Copy all lines holding the word "none" from the entries.

══ Extracted material ══

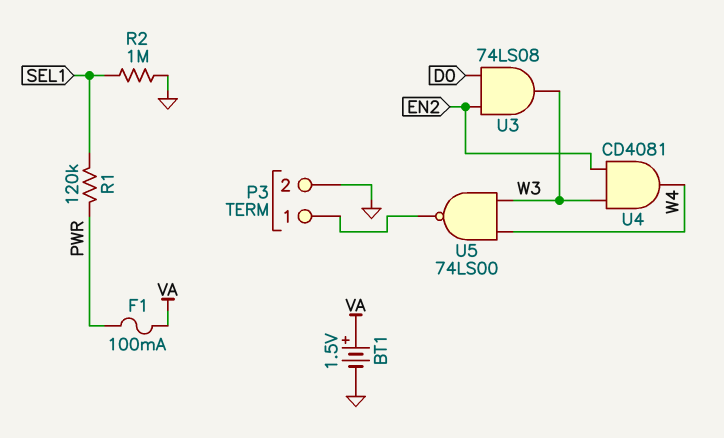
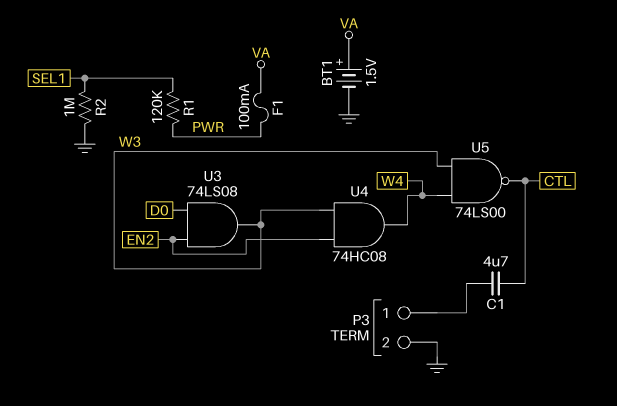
C1: none -> 4.7uF (CTL, P3/1)
U4: AND CD4081 (in EN2, in W3, out W4) -> AND 74HC08 (in EN2, in W3, out W4)
U5: NAND 74LS00 (in W3, in W4, out P3/1) -> NAND 74LS00 (in W3, in W4, out CTL)

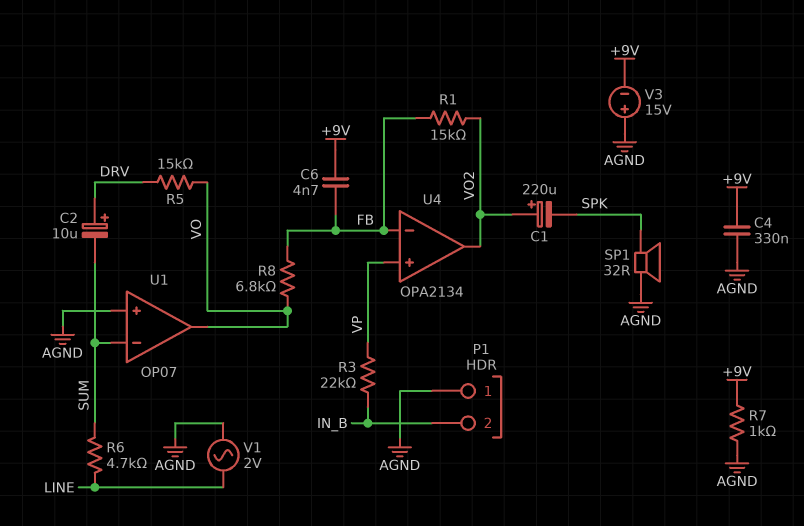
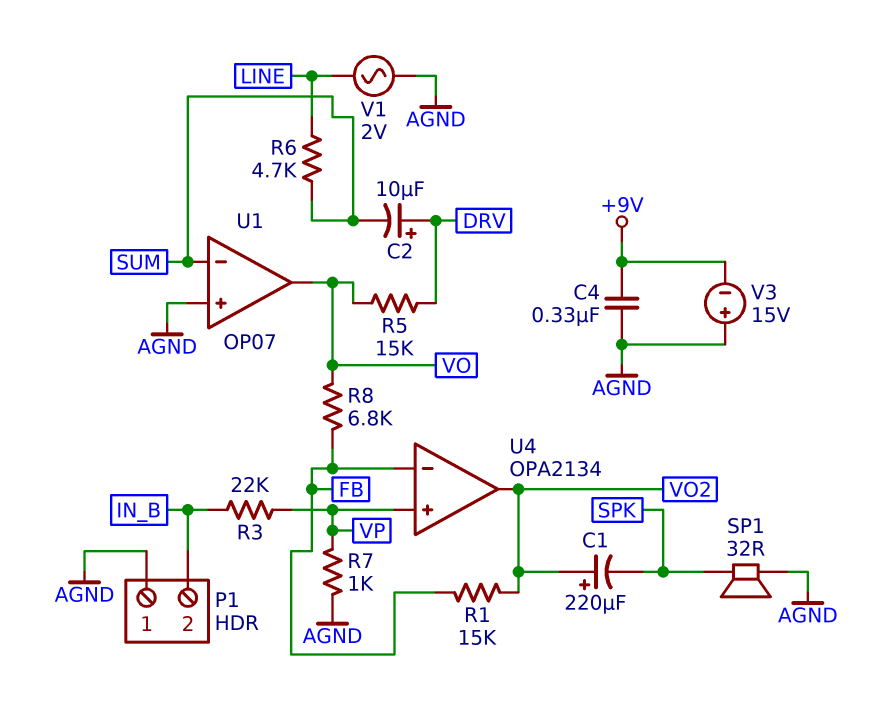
C6: 4.7nF (+9V, FB) -> none
R7: 1k (+9V, AGND) -> 1k (AGND, VP)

═══

### Finished task
C1: none -> 4.7uF (CTL, P3/1)
C6: 4.7nF (+9V, FB) -> none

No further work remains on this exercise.